***** DATA IN THIS EXERCISE *****

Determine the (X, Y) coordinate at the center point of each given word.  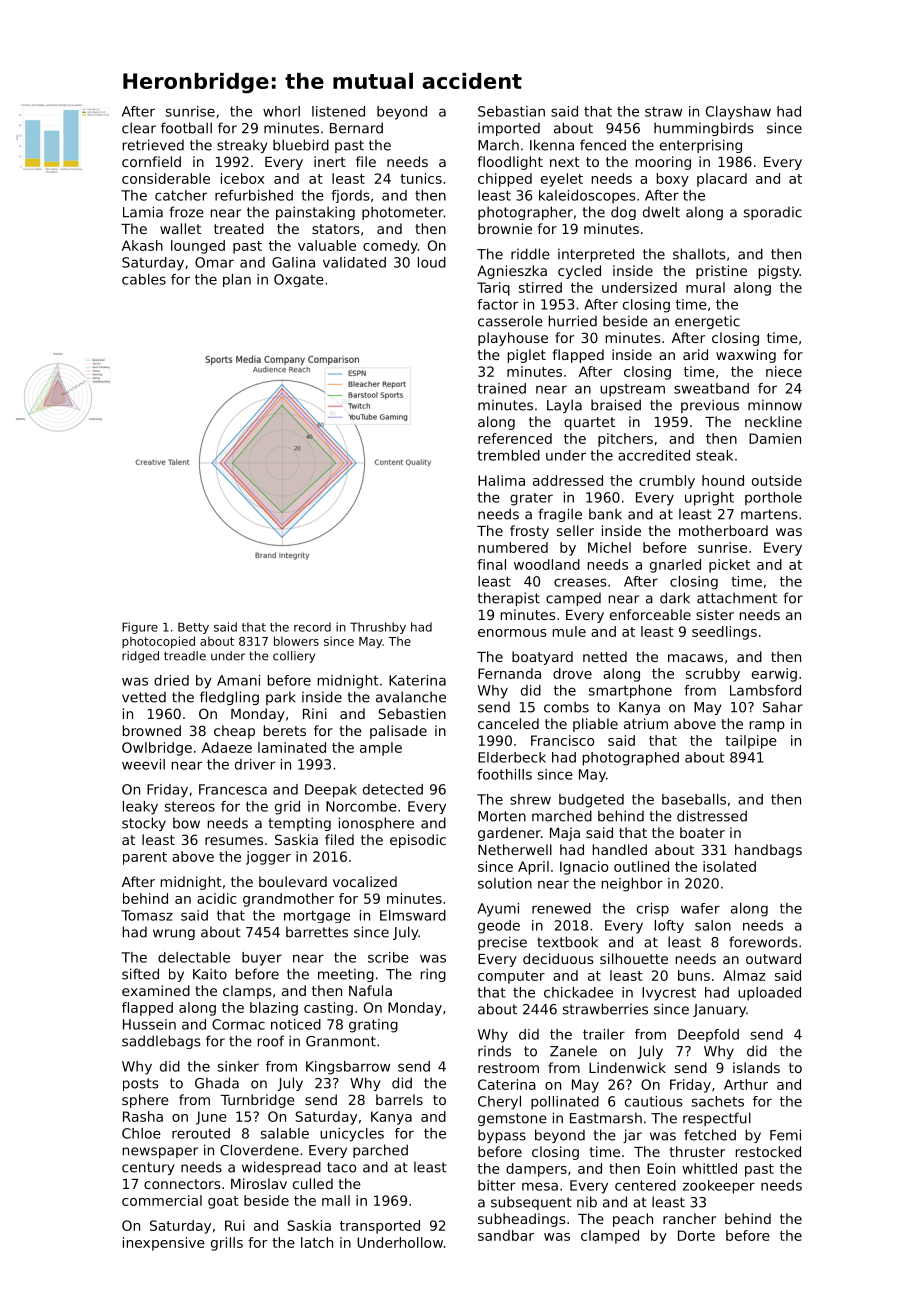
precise (502, 943)
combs (566, 707)
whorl (281, 111)
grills (227, 1244)
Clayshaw (738, 113)
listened (338, 111)
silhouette (634, 958)
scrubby (713, 675)
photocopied (158, 642)
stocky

*****

Please rewrite all the entries above with "center point" swapped for "middle", leaving the rest unchanged and the pictures out.

Determine the (X, Y) coordinate at the middle of each given word.  
precise (502, 943)
combs (566, 707)
whorl (281, 111)
grills (227, 1244)
Clayshaw (738, 113)
listened (338, 111)
silhouette (634, 958)
scrubby (713, 675)
photocopied (158, 642)
stocky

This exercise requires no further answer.